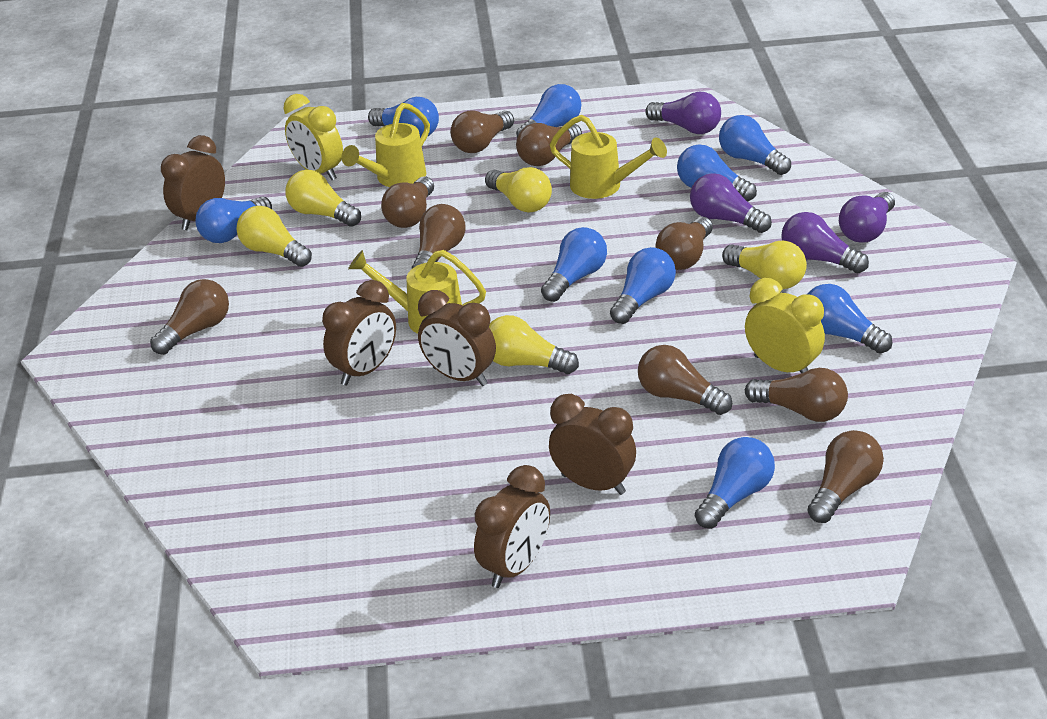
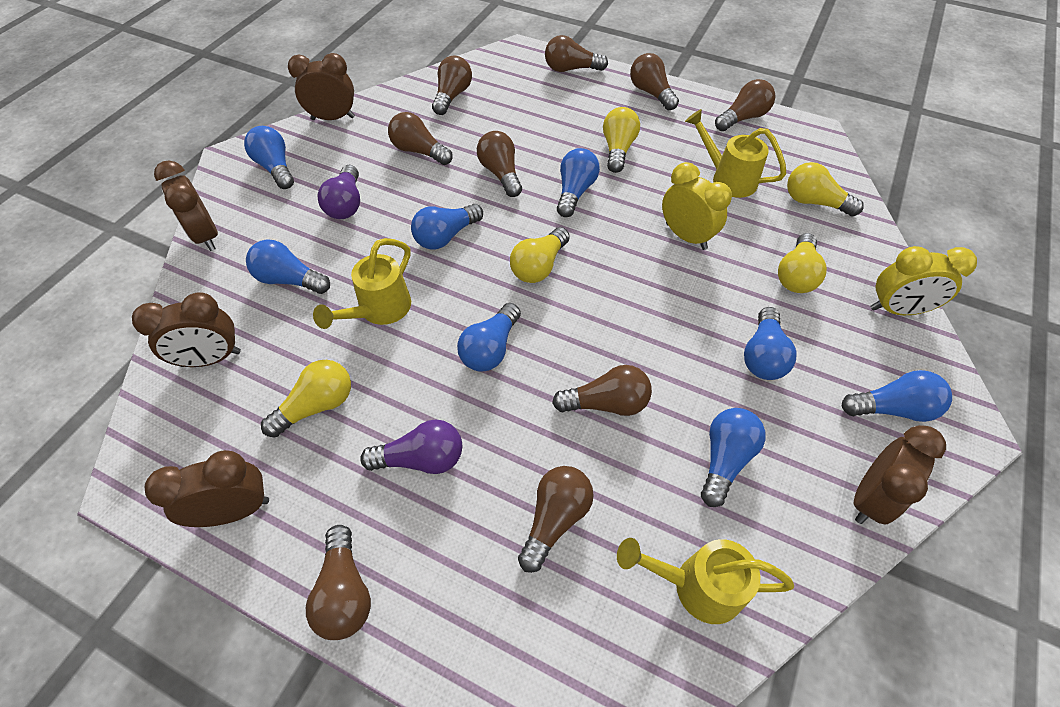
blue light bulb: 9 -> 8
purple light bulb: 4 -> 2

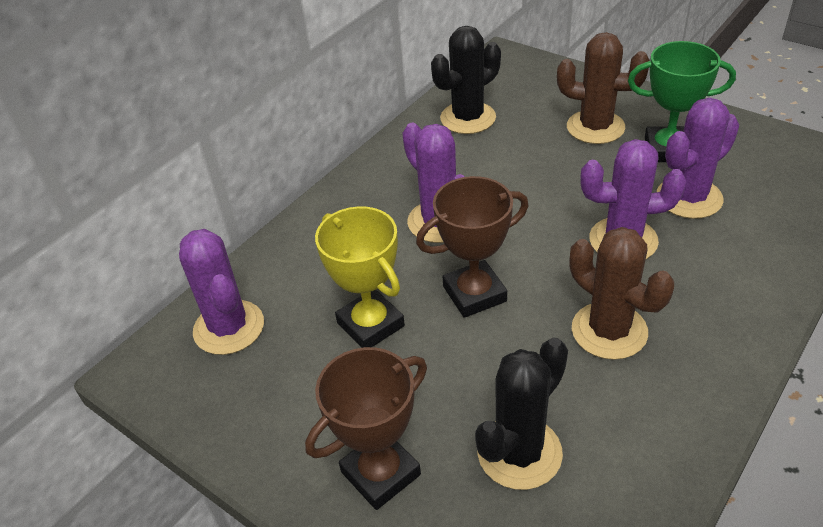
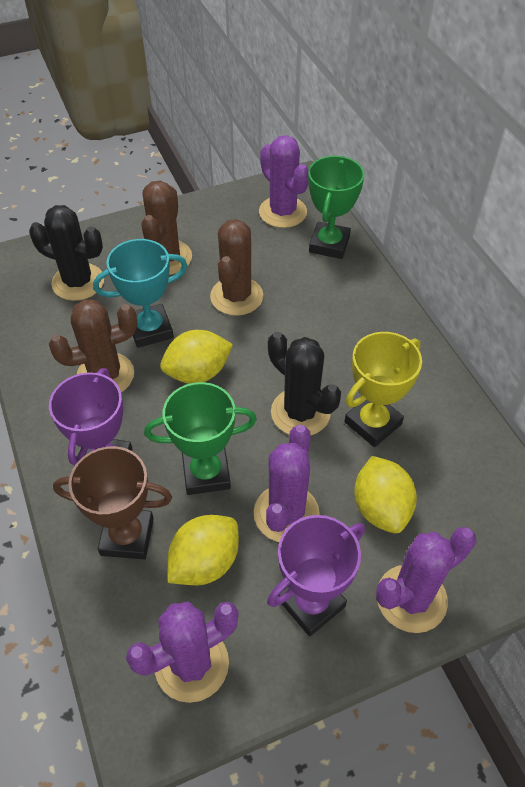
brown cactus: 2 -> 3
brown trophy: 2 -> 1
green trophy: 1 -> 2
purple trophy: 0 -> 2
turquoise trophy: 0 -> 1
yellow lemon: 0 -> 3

▸ HOW TO COMPLETE THIS TASK
All that is wanted is the lines from the one containing "brown trophy: 2 -> 1" through the last line of the records, restated word for word.

▸ EXERCISE ANSWER
brown trophy: 2 -> 1
green trophy: 1 -> 2
purple trophy: 0 -> 2
turquoise trophy: 0 -> 1
yellow lemon: 0 -> 3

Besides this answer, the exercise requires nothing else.